* _TASK REQUIREMENTS_:
Copy out every line of the records where the string "stick" occurs.

━━ STUDY MATERIAL

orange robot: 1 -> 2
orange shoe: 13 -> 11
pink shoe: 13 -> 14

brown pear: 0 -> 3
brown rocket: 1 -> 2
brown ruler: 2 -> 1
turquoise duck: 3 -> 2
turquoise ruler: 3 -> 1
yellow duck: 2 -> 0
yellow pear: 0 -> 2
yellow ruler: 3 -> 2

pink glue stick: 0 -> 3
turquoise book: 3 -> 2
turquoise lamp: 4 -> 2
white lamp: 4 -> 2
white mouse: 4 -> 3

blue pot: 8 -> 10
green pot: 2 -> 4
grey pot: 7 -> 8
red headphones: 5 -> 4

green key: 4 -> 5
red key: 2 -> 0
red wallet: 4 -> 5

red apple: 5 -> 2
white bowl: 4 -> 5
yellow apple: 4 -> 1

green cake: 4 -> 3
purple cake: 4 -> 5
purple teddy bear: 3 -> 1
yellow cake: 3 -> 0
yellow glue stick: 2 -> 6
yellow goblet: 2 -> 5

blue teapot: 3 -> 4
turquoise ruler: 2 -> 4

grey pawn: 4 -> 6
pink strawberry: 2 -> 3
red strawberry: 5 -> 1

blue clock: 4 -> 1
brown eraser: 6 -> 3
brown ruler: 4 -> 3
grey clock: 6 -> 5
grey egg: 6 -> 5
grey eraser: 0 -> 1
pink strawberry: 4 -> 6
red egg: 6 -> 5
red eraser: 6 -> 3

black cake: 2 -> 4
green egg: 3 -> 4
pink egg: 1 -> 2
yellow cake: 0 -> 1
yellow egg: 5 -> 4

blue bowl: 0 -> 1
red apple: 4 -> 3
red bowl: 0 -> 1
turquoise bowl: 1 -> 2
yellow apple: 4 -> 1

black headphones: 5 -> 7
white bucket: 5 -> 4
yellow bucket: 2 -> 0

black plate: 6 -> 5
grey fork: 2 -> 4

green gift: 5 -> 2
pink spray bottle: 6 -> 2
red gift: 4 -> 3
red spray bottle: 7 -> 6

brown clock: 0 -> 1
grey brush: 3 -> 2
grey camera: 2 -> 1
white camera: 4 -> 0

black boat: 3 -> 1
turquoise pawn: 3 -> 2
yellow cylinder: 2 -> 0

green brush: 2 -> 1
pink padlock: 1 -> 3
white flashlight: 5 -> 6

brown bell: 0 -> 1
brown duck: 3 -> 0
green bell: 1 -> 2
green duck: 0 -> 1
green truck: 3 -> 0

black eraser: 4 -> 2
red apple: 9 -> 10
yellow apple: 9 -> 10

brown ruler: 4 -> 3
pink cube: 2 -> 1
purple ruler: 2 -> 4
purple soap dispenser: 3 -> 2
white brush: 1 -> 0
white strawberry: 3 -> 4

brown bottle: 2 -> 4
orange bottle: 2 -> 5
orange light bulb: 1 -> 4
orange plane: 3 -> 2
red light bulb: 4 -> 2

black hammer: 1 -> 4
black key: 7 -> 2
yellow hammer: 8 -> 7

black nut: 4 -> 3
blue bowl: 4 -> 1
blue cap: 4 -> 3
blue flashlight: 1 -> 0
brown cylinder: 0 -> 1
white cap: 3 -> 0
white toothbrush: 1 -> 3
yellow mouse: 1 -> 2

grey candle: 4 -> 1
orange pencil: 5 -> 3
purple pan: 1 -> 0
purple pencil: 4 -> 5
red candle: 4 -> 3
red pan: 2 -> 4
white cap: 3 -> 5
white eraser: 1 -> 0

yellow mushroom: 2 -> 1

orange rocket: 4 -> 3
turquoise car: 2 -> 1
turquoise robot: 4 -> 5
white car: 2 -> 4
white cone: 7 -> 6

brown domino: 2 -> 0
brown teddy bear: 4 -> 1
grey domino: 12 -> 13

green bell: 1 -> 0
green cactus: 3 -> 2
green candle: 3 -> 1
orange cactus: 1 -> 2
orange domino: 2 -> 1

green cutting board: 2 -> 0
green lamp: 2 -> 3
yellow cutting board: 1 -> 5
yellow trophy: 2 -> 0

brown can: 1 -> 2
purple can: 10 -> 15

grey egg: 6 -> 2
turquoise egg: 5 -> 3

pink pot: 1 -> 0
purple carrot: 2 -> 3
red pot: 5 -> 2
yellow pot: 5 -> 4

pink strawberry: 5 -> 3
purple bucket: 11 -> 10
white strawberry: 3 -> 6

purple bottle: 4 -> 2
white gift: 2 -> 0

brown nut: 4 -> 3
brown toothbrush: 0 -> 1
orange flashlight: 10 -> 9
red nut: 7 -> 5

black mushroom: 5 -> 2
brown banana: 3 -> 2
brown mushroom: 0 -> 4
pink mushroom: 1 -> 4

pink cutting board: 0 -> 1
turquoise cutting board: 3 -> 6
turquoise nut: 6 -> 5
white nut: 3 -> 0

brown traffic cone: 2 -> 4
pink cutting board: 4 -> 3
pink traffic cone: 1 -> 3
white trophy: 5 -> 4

━━━━

* _ANSWER TO THIS EXERCISE_:
pink glue stick: 0 -> 3
yellow glue stick: 2 -> 6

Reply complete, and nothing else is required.